→ TASK STATEMENT:
Write out every line of text in these entries word for word, leaving out the pictures.

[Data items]
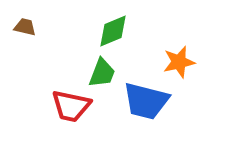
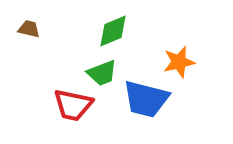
brown trapezoid: moved 4 px right, 2 px down
green trapezoid: rotated 48 degrees clockwise
blue trapezoid: moved 2 px up
red trapezoid: moved 2 px right, 1 px up
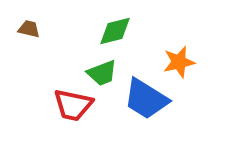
green diamond: moved 2 px right; rotated 9 degrees clockwise
blue trapezoid: rotated 18 degrees clockwise
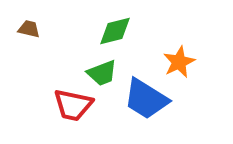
orange star: rotated 12 degrees counterclockwise
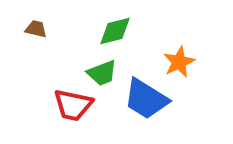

→ ANSWER:
brown trapezoid: moved 4 px right, 2 px down
green trapezoid: rotated 48 degrees clockwise
blue trapezoid: moved 2 px up
red trapezoid: moved 2 px right, 1 px up
green diamond: moved 2 px right; rotated 9 degrees clockwise
blue trapezoid: rotated 18 degrees clockwise
orange star: rotated 12 degrees counterclockwise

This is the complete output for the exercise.